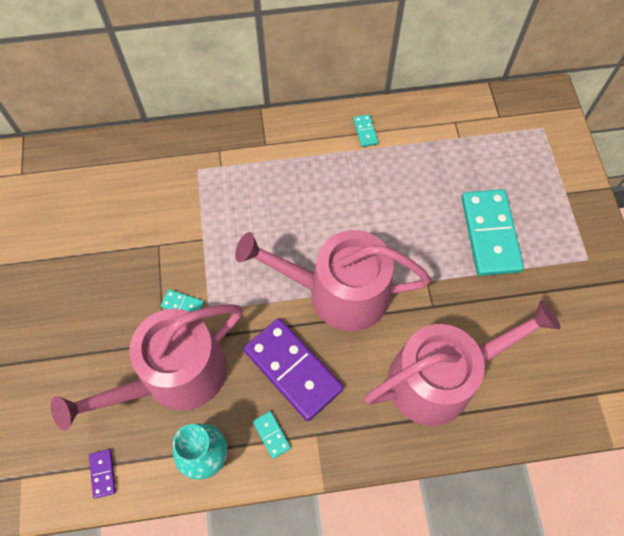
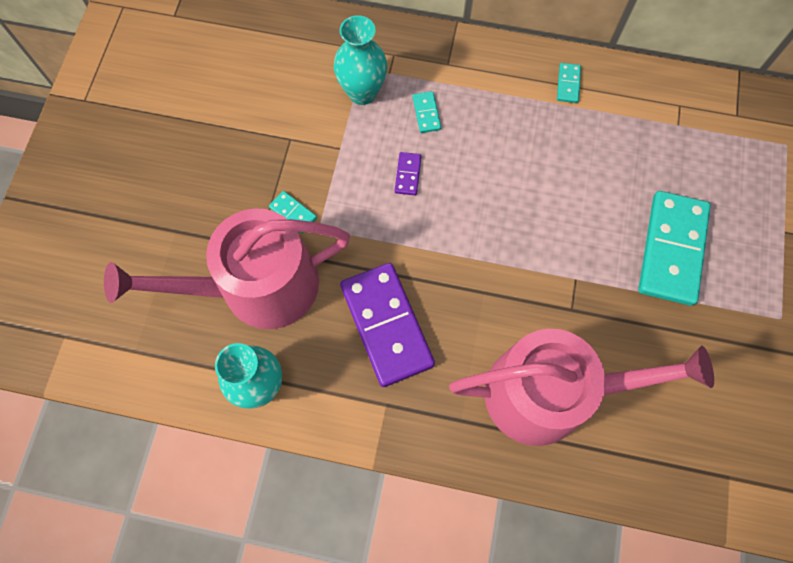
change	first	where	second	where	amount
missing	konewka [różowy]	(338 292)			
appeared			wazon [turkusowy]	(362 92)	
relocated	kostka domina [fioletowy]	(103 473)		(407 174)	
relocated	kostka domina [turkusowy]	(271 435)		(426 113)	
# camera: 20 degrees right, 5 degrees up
|---|
** EXERCISE PROMPT **
Leave out all pictures, then copy the remaining material exactly.

** OUTPUT FOR THIS TASK **
change	first	where	second	where	amount
missing	konewka [różowy]	(338 292)			
appeared			wazon [turkusowy]	(362 92)	
relocated	kostka domina [fioletowy]	(103 473)		(407 174)	
relocated	kostka domina [turkusowy]	(271 435)		(426 113)	
# camera: 20 degrees right, 5 degrees up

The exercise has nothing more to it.